Copy every line in the records below, character for character, keeping them in the same order.

[BEGIN Supplied information]

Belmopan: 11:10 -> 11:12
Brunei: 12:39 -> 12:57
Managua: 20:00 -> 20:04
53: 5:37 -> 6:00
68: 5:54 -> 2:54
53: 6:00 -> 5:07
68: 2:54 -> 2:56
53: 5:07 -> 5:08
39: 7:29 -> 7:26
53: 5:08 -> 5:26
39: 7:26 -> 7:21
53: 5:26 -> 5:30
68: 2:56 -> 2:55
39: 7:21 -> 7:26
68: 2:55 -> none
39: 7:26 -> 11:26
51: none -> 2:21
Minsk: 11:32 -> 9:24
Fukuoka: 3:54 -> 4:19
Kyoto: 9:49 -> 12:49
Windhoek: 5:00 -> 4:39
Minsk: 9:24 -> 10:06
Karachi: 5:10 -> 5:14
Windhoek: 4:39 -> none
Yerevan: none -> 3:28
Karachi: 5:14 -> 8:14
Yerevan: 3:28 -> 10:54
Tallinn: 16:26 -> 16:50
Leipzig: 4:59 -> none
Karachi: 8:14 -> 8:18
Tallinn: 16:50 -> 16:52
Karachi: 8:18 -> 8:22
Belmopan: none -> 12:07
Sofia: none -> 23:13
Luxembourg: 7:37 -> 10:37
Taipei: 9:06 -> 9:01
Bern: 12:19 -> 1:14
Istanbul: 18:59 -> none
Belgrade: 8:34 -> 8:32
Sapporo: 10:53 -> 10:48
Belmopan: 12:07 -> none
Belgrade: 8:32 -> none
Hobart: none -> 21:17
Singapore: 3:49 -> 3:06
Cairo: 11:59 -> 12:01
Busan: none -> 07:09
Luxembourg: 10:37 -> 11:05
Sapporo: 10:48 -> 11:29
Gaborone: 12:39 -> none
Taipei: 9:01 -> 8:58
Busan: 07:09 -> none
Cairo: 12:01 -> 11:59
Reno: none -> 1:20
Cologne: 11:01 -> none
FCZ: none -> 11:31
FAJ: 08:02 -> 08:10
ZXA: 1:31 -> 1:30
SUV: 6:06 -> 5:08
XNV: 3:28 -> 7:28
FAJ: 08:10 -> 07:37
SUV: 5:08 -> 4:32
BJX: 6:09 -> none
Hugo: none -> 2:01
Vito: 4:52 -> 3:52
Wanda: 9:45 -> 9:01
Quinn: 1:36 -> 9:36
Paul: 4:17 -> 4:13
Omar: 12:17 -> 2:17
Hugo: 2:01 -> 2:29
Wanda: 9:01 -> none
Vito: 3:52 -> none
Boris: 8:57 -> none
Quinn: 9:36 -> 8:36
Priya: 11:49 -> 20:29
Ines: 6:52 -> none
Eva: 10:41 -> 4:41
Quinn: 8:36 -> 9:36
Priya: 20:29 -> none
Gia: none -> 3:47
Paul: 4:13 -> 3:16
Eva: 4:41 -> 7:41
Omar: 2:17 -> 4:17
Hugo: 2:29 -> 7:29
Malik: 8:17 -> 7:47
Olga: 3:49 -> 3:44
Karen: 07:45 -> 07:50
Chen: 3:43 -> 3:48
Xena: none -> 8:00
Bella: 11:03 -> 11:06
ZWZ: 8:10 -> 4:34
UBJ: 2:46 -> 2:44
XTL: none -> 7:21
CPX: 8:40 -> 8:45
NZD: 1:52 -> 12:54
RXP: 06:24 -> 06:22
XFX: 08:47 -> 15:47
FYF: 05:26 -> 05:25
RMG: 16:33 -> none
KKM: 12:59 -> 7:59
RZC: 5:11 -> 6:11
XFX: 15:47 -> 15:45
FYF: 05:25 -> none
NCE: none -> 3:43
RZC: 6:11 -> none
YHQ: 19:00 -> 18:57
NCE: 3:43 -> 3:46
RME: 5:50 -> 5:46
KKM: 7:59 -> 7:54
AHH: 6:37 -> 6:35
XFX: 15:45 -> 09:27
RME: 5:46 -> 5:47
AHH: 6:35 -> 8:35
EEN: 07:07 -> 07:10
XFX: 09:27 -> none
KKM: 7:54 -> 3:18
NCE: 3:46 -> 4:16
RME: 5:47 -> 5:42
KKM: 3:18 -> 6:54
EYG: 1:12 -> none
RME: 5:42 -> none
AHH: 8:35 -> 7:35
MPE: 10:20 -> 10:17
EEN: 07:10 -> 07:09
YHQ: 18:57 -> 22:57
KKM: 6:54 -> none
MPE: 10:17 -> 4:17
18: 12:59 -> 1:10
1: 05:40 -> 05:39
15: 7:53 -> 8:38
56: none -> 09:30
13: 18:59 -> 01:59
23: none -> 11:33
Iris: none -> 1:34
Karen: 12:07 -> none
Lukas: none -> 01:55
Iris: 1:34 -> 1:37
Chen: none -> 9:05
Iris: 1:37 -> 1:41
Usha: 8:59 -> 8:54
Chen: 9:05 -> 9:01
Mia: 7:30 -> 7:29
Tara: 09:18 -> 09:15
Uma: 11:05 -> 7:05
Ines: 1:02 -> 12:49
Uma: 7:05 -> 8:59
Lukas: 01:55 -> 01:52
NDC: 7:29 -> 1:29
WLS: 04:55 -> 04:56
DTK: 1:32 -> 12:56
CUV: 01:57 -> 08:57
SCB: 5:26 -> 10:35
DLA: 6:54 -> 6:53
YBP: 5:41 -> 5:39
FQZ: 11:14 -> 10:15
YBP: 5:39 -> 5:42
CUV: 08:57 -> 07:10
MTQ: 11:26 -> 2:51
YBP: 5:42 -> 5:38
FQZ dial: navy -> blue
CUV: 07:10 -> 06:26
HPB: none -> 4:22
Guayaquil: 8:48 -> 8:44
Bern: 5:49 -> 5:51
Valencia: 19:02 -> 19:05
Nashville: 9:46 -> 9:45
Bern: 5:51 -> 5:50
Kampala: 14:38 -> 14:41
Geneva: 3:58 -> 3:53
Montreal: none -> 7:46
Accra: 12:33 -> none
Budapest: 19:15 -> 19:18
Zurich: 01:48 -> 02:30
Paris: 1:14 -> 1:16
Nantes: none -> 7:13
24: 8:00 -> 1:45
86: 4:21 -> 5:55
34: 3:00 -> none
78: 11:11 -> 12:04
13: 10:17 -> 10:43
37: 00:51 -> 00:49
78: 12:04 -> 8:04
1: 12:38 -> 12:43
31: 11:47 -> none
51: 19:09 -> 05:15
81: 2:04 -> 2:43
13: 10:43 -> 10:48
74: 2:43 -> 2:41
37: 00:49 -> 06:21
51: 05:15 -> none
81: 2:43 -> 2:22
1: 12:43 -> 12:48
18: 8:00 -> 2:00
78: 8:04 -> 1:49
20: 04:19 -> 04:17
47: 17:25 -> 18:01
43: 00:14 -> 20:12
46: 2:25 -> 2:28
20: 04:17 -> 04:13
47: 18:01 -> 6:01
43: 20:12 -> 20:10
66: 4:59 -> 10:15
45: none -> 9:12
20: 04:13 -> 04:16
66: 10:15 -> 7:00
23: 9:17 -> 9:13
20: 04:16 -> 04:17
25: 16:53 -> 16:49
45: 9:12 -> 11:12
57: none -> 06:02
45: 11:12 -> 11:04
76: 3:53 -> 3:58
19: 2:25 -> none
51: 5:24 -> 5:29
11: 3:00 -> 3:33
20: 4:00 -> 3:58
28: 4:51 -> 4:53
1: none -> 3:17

[END Supplied information]

• _The result_:
Belmopan: 11:10 -> 11:12
Brunei: 12:39 -> 12:57
Managua: 20:00 -> 20:04
53: 5:37 -> 6:00
68: 5:54 -> 2:54
53: 6:00 -> 5:07
68: 2:54 -> 2:56
53: 5:07 -> 5:08
39: 7:29 -> 7:26
53: 5:08 -> 5:26
39: 7:26 -> 7:21
53: 5:26 -> 5:30
68: 2:56 -> 2:55
39: 7:21 -> 7:26
68: 2:55 -> none
39: 7:26 -> 11:26
51: none -> 2:21
Minsk: 11:32 -> 9:24
Fukuoka: 3:54 -> 4:19
Kyoto: 9:49 -> 12:49
Windhoek: 5:00 -> 4:39
Minsk: 9:24 -> 10:06
Karachi: 5:10 -> 5:14
Windhoek: 4:39 -> none
Yerevan: none -> 3:28
Karachi: 5:14 -> 8:14
Yerevan: 3:28 -> 10:54
Tallinn: 16:26 -> 16:50
Leipzig: 4:59 -> none
Karachi: 8:14 -> 8:18
Tallinn: 16:50 -> 16:52
Karachi: 8:18 -> 8:22
Belmopan: none -> 12:07
Sofia: none -> 23:13
Luxembourg: 7:37 -> 10:37
Taipei: 9:06 -> 9:01
Bern: 12:19 -> 1:14
Istanbul: 18:59 -> none
Belgrade: 8:34 -> 8:32
Sapporo: 10:53 -> 10:48
Belmopan: 12:07 -> none
Belgrade: 8:32 -> none
Hobart: none -> 21:17
Singapore: 3:49 -> 3:06
Cairo: 11:59 -> 12:01
Busan: none -> 07:09
Luxembourg: 10:37 -> 11:05
Sapporo: 10:48 -> 11:29
Gaborone: 12:39 -> none
Taipei: 9:01 -> 8:58
Busan: 07:09 -> none
Cairo: 12:01 -> 11:59
Reno: none -> 1:20
Cologne: 11:01 -> none
FCZ: none -> 11:31
FAJ: 08:02 -> 08:10
ZXA: 1:31 -> 1:30
SUV: 6:06 -> 5:08
XNV: 3:28 -> 7:28
FAJ: 08:10 -> 07:37
SUV: 5:08 -> 4:32
BJX: 6:09 -> none
Hugo: none -> 2:01
Vito: 4:52 -> 3:52
Wanda: 9:45 -> 9:01
Quinn: 1:36 -> 9:36
Paul: 4:17 -> 4:13
Omar: 12:17 -> 2:17
Hugo: 2:01 -> 2:29
Wanda: 9:01 -> none
Vito: 3:52 -> none
Boris: 8:57 -> none
Quinn: 9:36 -> 8:36
Priya: 11:49 -> 20:29
Ines: 6:52 -> none
Eva: 10:41 -> 4:41
Quinn: 8:36 -> 9:36
Priya: 20:29 -> none
Gia: none -> 3:47
Paul: 4:13 -> 3:16
Eva: 4:41 -> 7:41
Omar: 2:17 -> 4:17
Hugo: 2:29 -> 7:29
Malik: 8:17 -> 7:47
Olga: 3:49 -> 3:44
Karen: 07:45 -> 07:50
Chen: 3:43 -> 3:48
Xena: none -> 8:00
Bella: 11:03 -> 11:06
ZWZ: 8:10 -> 4:34
UBJ: 2:46 -> 2:44
XTL: none -> 7:21
CPX: 8:40 -> 8:45
NZD: 1:52 -> 12:54
RXP: 06:24 -> 06:22
XFX: 08:47 -> 15:47
FYF: 05:26 -> 05:25
RMG: 16:33 -> none
KKM: 12:59 -> 7:59
RZC: 5:11 -> 6:11
XFX: 15:47 -> 15:45
FYF: 05:25 -> none
NCE: none -> 3:43
RZC: 6:11 -> none
YHQ: 19:00 -> 18:57
NCE: 3:43 -> 3:46
RME: 5:50 -> 5:46
KKM: 7:59 -> 7:54
AHH: 6:37 -> 6:35
XFX: 15:45 -> 09:27
RME: 5:46 -> 5:47
AHH: 6:35 -> 8:35
EEN: 07:07 -> 07:10
XFX: 09:27 -> none
KKM: 7:54 -> 3:18
NCE: 3:46 -> 4:16
RME: 5:47 -> 5:42
KKM: 3:18 -> 6:54
EYG: 1:12 -> none
RME: 5:42 -> none
AHH: 8:35 -> 7:35
MPE: 10:20 -> 10:17
EEN: 07:10 -> 07:09
YHQ: 18:57 -> 22:57
KKM: 6:54 -> none
MPE: 10:17 -> 4:17
18: 12:59 -> 1:10
1: 05:40 -> 05:39
15: 7:53 -> 8:38
56: none -> 09:30
13: 18:59 -> 01:59
23: none -> 11:33
Iris: none -> 1:34
Karen: 12:07 -> none
Lukas: none -> 01:55
Iris: 1:34 -> 1:37
Chen: none -> 9:05
Iris: 1:37 -> 1:41
Usha: 8:59 -> 8:54
Chen: 9:05 -> 9:01
Mia: 7:30 -> 7:29
Tara: 09:18 -> 09:15
Uma: 11:05 -> 7:05
Ines: 1:02 -> 12:49
Uma: 7:05 -> 8:59
Lukas: 01:55 -> 01:52
NDC: 7:29 -> 1:29
WLS: 04:55 -> 04:56
DTK: 1:32 -> 12:56
CUV: 01:57 -> 08:57
SCB: 5:26 -> 10:35
DLA: 6:54 -> 6:53
YBP: 5:41 -> 5:39
FQZ: 11:14 -> 10:15
YBP: 5:39 -> 5:42
CUV: 08:57 -> 07:10
MTQ: 11:26 -> 2:51
YBP: 5:42 -> 5:38
FQZ dial: navy -> blue
CUV: 07:10 -> 06:26
HPB: none -> 4:22
Guayaquil: 8:48 -> 8:44
Bern: 5:49 -> 5:51
Valencia: 19:02 -> 19:05
Nashville: 9:46 -> 9:45
Bern: 5:51 -> 5:50
Kampala: 14:38 -> 14:41
Geneva: 3:58 -> 3:53
Montreal: none -> 7:46
Accra: 12:33 -> none
Budapest: 19:15 -> 19:18
Zurich: 01:48 -> 02:30
Paris: 1:14 -> 1:16
Nantes: none -> 7:13
24: 8:00 -> 1:45
86: 4:21 -> 5:55
34: 3:00 -> none
78: 11:11 -> 12:04
13: 10:17 -> 10:43
37: 00:51 -> 00:49
78: 12:04 -> 8:04
1: 12:38 -> 12:43
31: 11:47 -> none
51: 19:09 -> 05:15
81: 2:04 -> 2:43
13: 10:43 -> 10:48
74: 2:43 -> 2:41
37: 00:49 -> 06:21
51: 05:15 -> none
81: 2:43 -> 2:22
1: 12:43 -> 12:48
18: 8:00 -> 2:00
78: 8:04 -> 1:49
20: 04:19 -> 04:17
47: 17:25 -> 18:01
43: 00:14 -> 20:12
46: 2:25 -> 2:28
20: 04:17 -> 04:13
47: 18:01 -> 6:01
43: 20:12 -> 20:10
66: 4:59 -> 10:15
45: none -> 9:12
20: 04:13 -> 04:16
66: 10:15 -> 7:00
23: 9:17 -> 9:13
20: 04:16 -> 04:17
25: 16:53 -> 16:49
45: 9:12 -> 11:12
57: none -> 06:02
45: 11:12 -> 11:04
76: 3:53 -> 3:58
19: 2:25 -> none
51: 5:24 -> 5:29
11: 3:00 -> 3:33
20: 4:00 -> 3:58
28: 4:51 -> 4:53
1: none -> 3:17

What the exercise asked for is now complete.